WHAT YOU ARE ASKED TO DO |
Starting with the line that holds "camera: 50 degrees left, 5 degrees up", reproduce each line through the last one of the data, exactly as written. Pictures are not copied.

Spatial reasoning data
▬▬▬▬▬▬▬▬▬▬
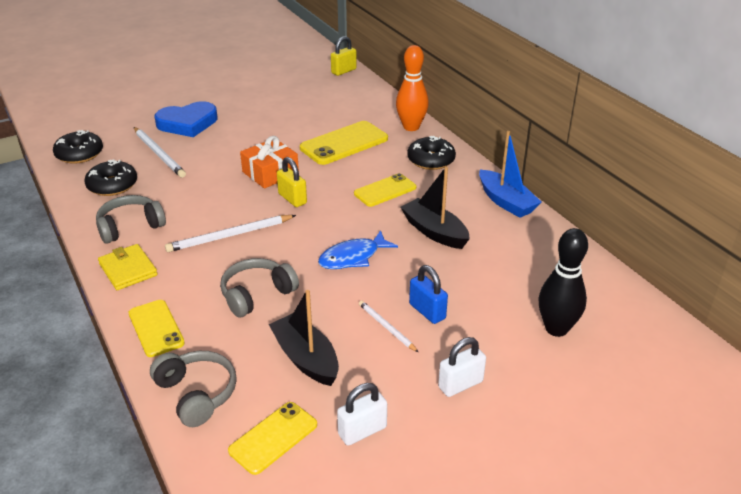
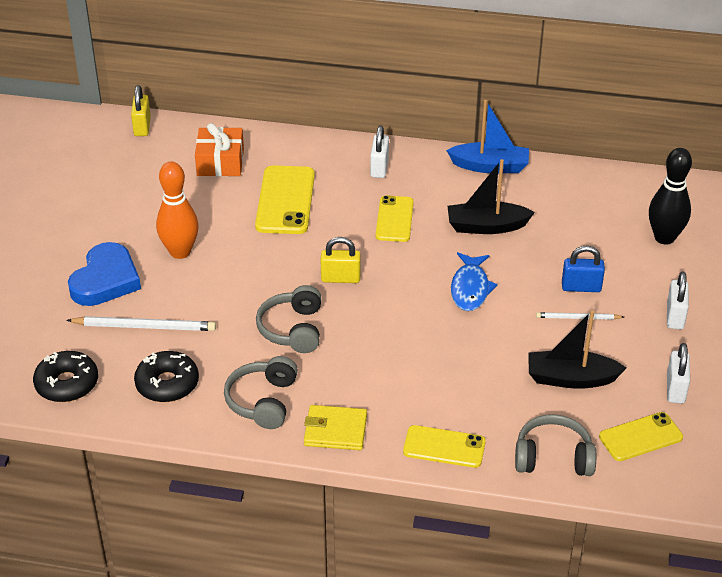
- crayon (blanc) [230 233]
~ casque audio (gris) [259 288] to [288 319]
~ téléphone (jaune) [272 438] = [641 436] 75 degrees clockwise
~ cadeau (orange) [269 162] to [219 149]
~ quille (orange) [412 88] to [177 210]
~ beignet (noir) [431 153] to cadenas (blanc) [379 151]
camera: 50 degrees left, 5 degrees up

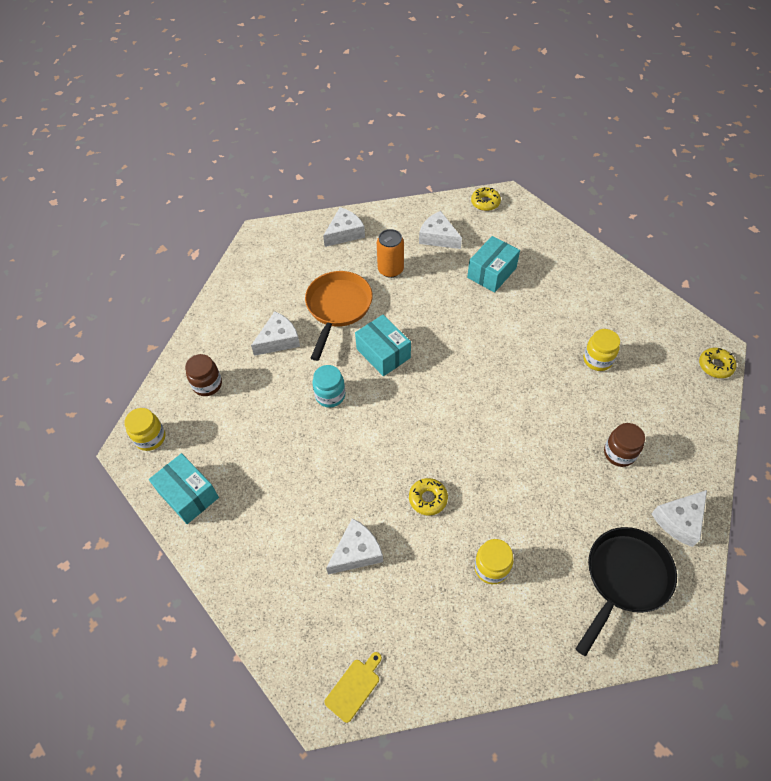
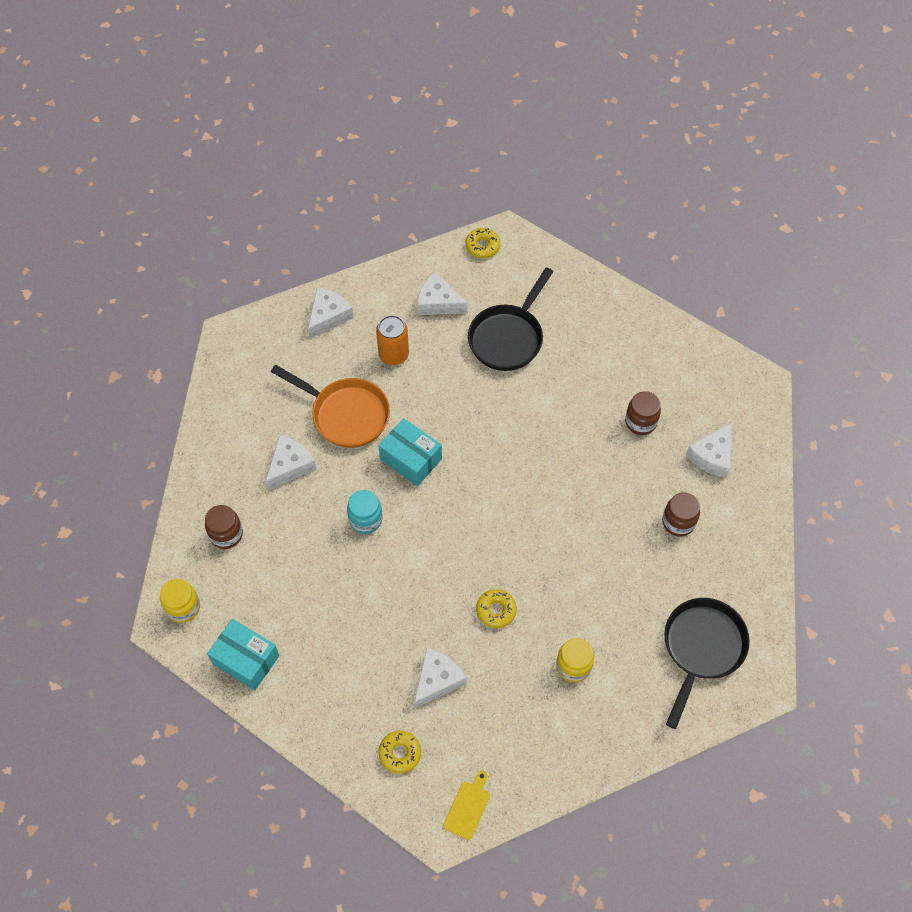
~ poêle (orange) [339 316] = [330 406] 120 degrees clockwise
~ boîte (turquoise) [493 264] to poêle (noir) [511 319]
~ bocal (jaune) [601 350] to bocal (marron) [643 413]
~ fromage (blanc) [679 518] to [709 450]
~ beignet (jaune) [717 363] to [399 752]
camera: 15 degrees left, 5 degrees up

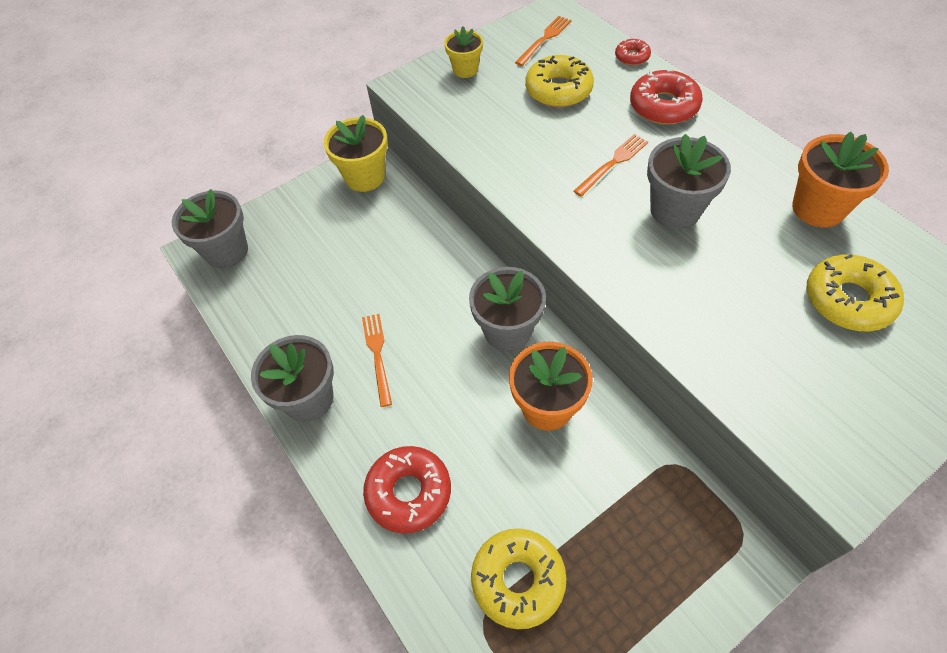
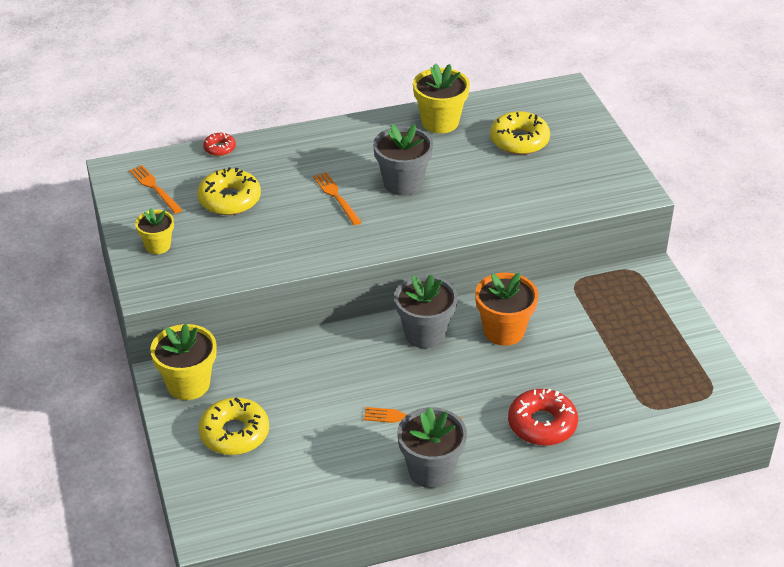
- pot de fleurs (gris) [210 228]
~ beignet (jaune) [519 578] to [233 426]
- beignet (rouge) [666 97]
~ pot de fleurs (orange) [840 179] to pot de fleurs (jaune) [441 98]
camera: 75 degrees left, 15 degrees down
▬▬▬▬▬▬▬▬▬▬
SOLUTION TO THE PROBLEM |
camera: 50 degrees left, 5 degrees up

~ poêle (orange) [339 316] = [330 406] 120 degrees clockwise
~ boîte (turquoise) [493 264] to poêle (noir) [511 319]
~ bocal (jaune) [601 350] to bocal (marron) [643 413]
~ fromage (blanc) [679 518] to [709 450]
~ beignet (jaune) [717 363] to [399 752]
camera: 15 degrees left, 5 degrees up

- pot de fleurs (gris) [210 228]
~ beignet (jaune) [519 578] to [233 426]
- beignet (rouge) [666 97]
~ pot de fleurs (orange) [840 179] to pot de fleurs (jaune) [441 98]
camera: 75 degrees left, 15 degrees down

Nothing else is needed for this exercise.